=== Begin Enclosure ===
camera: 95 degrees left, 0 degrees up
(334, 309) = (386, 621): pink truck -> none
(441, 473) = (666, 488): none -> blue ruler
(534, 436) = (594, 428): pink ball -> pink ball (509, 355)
=== End Enclosure ===
=== Begin Enclosure ===
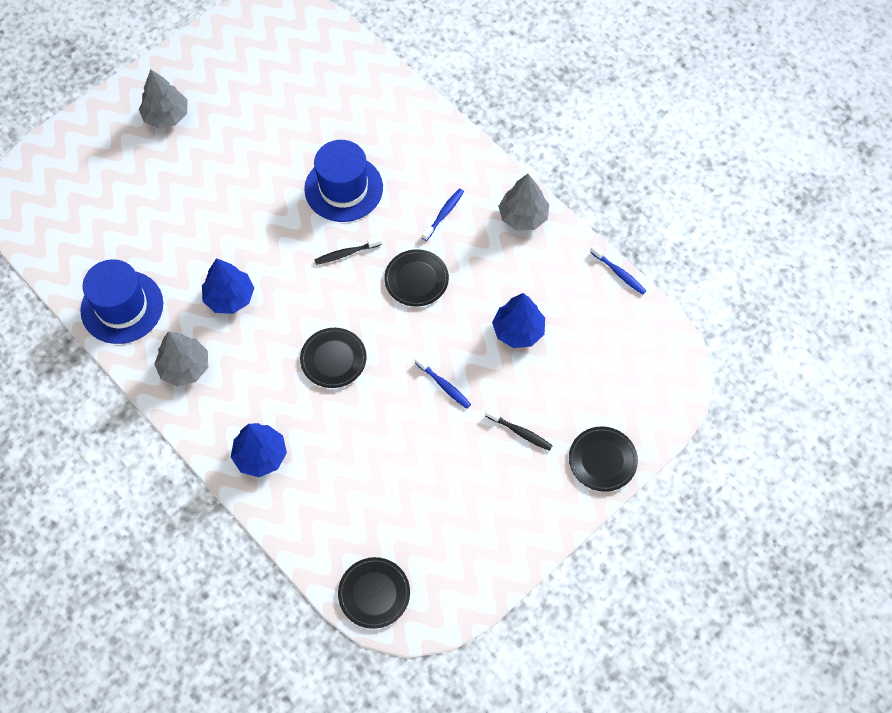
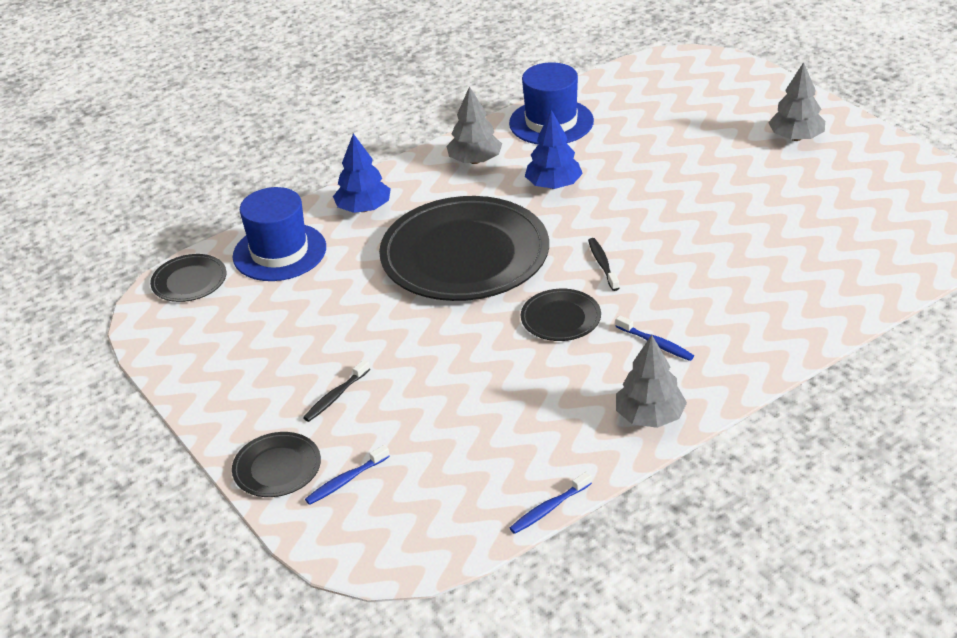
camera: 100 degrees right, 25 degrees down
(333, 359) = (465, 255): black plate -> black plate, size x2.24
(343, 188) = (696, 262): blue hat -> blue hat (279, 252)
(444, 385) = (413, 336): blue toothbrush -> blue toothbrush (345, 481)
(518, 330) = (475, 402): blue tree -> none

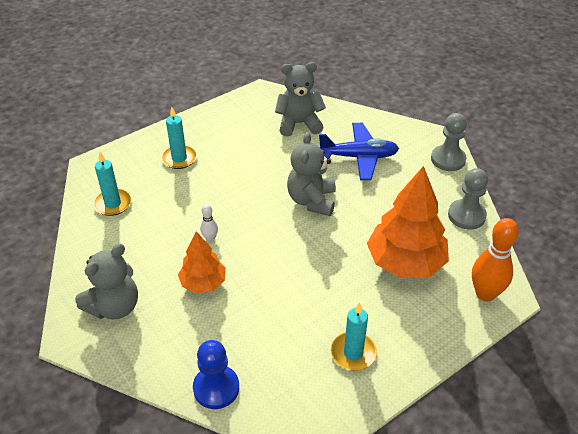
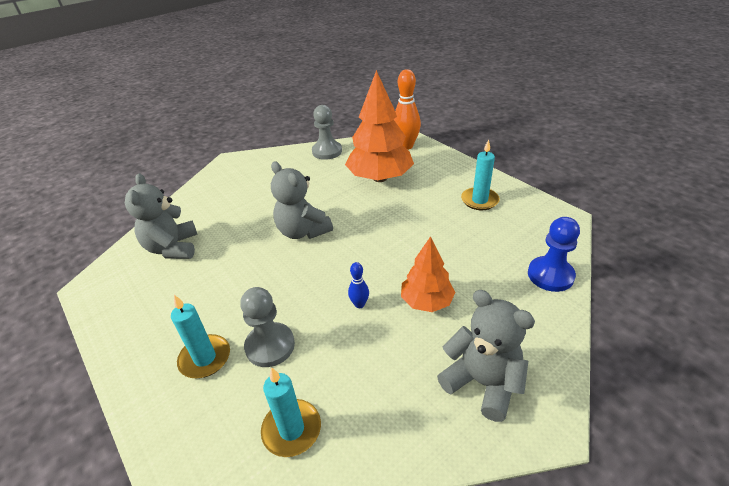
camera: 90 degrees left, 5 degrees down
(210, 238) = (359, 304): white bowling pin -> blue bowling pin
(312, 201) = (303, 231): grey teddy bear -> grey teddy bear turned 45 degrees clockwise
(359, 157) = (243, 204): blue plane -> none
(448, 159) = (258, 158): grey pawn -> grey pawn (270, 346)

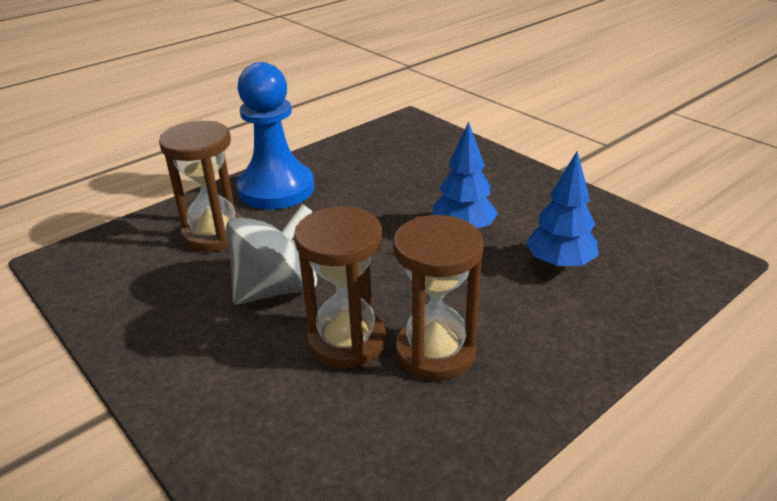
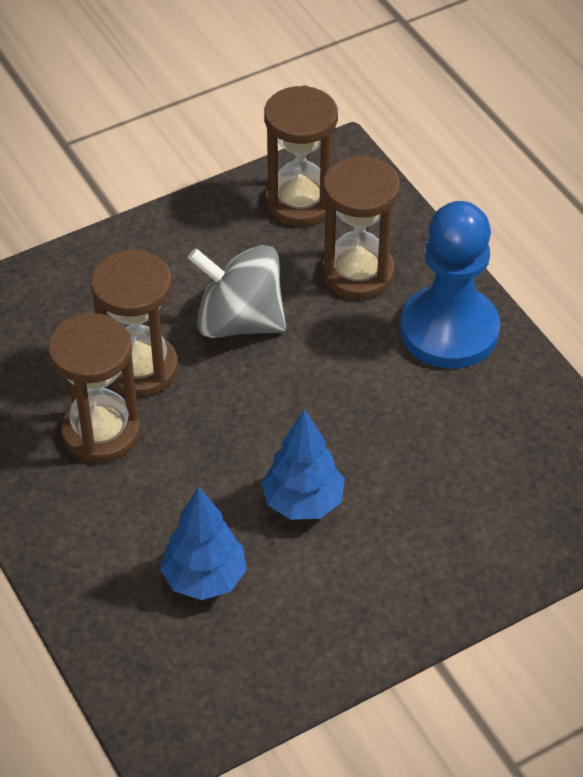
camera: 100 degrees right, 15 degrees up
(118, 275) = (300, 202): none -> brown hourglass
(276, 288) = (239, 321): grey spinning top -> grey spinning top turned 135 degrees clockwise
=== End Enclosure ===
=== Begin Enclosure ===
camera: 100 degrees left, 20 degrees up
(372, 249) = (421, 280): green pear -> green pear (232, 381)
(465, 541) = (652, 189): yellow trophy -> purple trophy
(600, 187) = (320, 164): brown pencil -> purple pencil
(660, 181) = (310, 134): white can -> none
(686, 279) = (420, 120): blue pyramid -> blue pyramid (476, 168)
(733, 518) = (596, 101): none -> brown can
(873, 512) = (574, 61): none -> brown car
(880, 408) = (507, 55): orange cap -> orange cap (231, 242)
=== End Enclosure ===
Exercise requirements
What should come back is an exact copy of the lines above from the line with "(518, 330) = (475, 402): blue tree -> none" to the line with "(359, 157) = (243, 204): blue plane -> none", both included, minus the pictures.

Solution to this problem
(518, 330) = (475, 402): blue tree -> none

camera: 90 degrees left, 5 degrees down
(210, 238) = (359, 304): white bowling pin -> blue bowling pin
(312, 201) = (303, 231): grey teddy bear -> grey teddy bear turned 45 degrees clockwise
(359, 157) = (243, 204): blue plane -> none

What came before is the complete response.